BEGIN

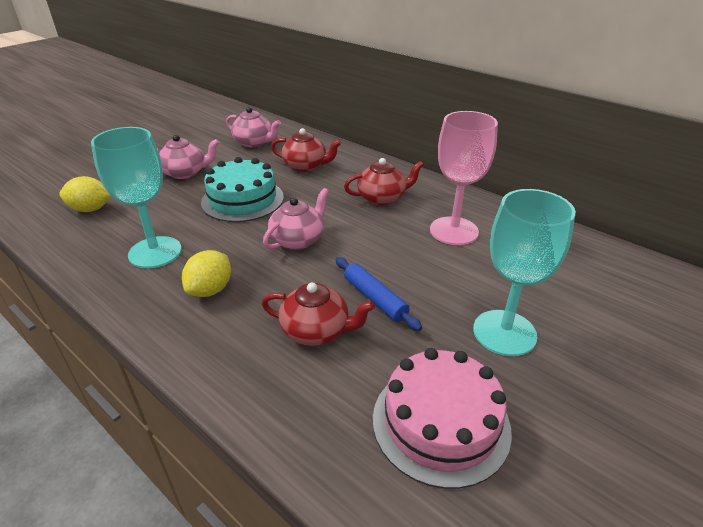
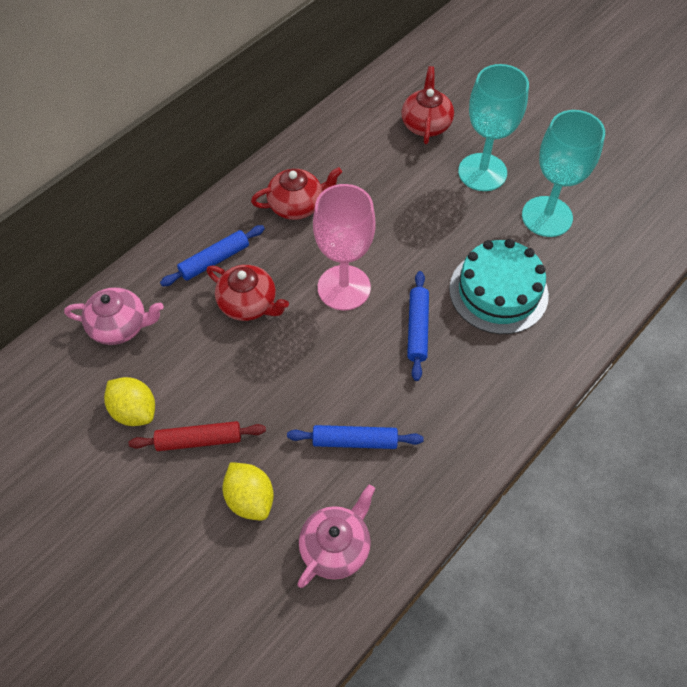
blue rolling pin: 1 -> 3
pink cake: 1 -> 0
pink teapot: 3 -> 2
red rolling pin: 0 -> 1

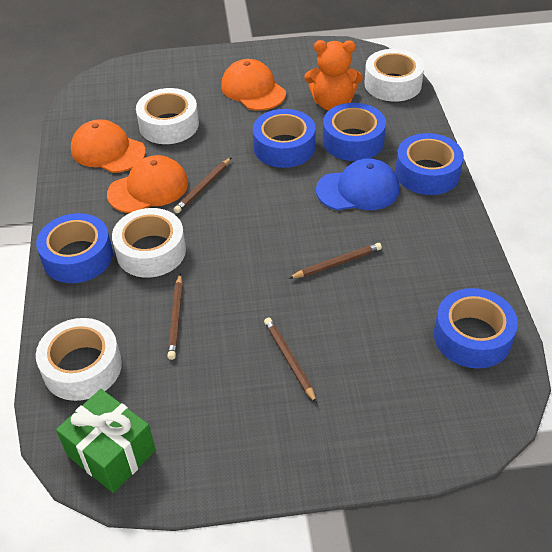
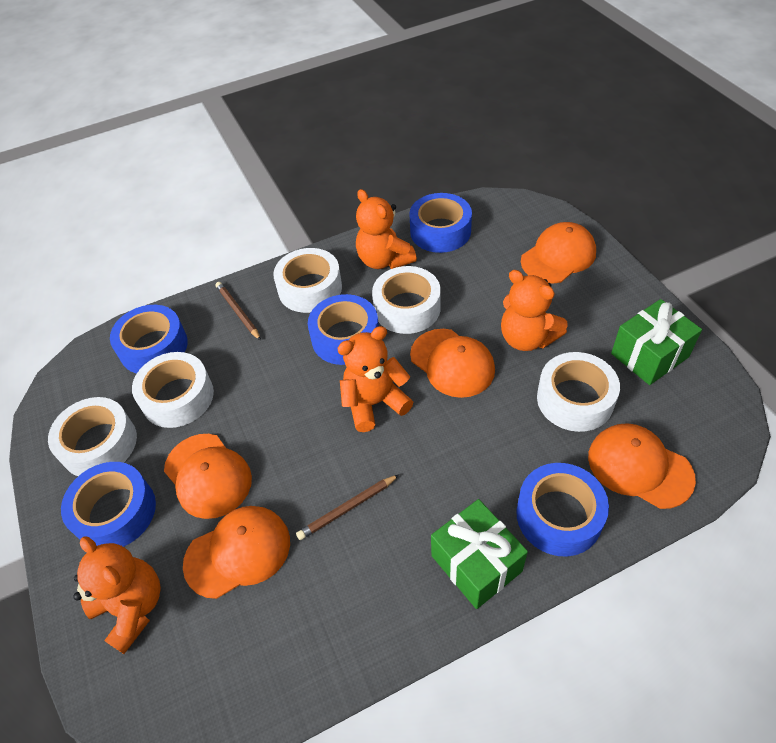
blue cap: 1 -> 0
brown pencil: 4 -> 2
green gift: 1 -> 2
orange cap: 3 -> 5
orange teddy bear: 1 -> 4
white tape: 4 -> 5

END
BEGIN

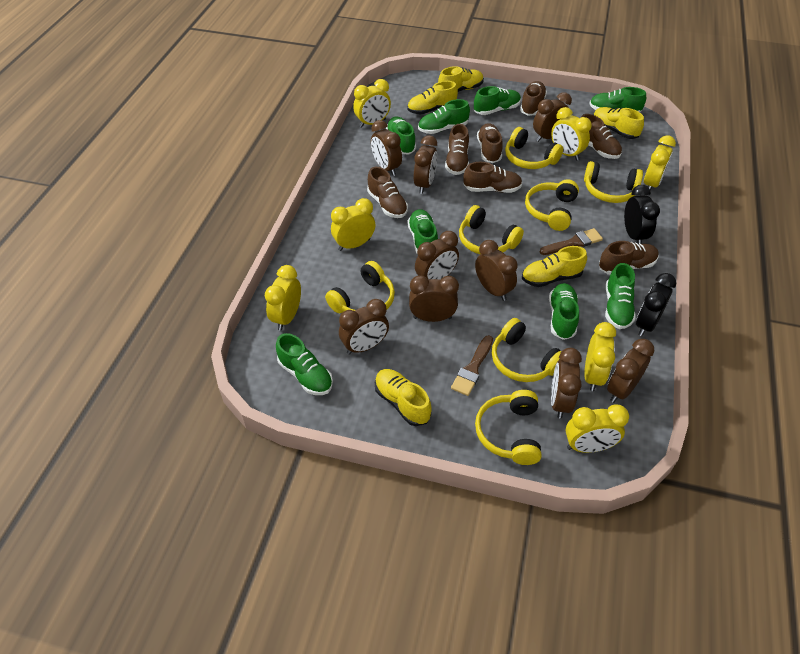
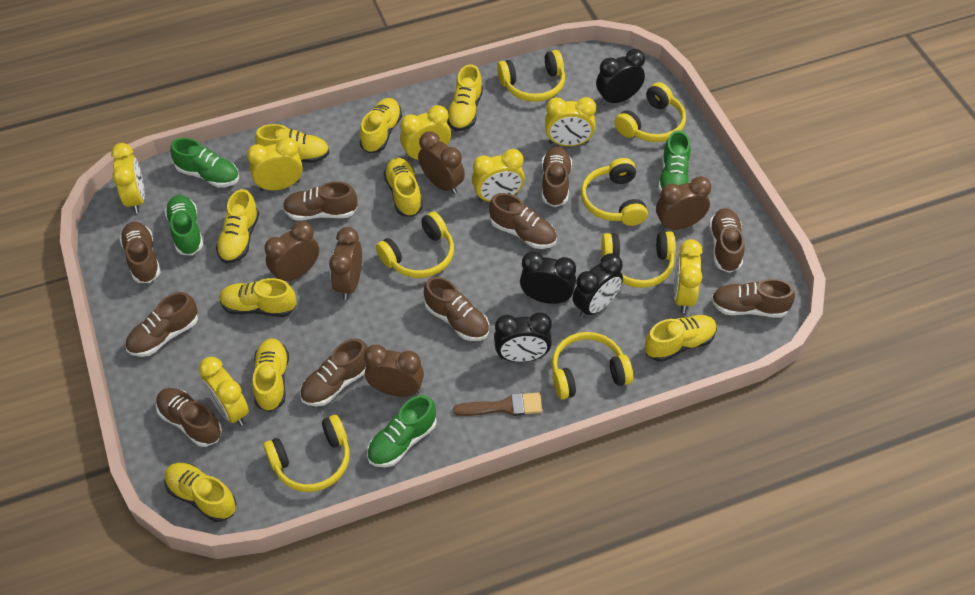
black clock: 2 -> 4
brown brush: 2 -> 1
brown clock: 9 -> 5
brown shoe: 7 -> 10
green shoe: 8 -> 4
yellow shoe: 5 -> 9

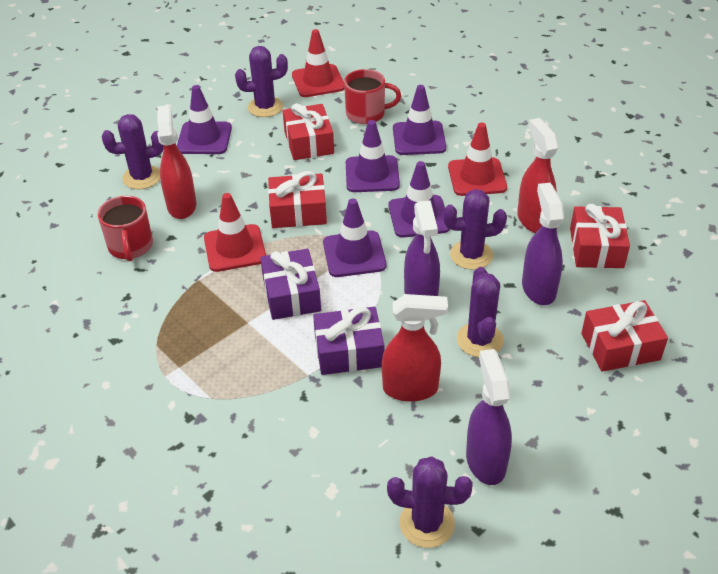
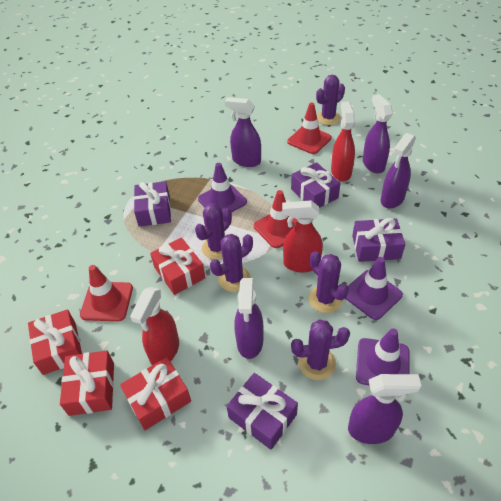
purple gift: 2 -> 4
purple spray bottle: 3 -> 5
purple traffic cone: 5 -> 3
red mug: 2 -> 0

END

Go through the entries above and report every line in which the word "rolling" appears.

SOLUTION FOR THIS PROBLEM:
blue rolling pin: 1 -> 3
red rolling pin: 0 -> 1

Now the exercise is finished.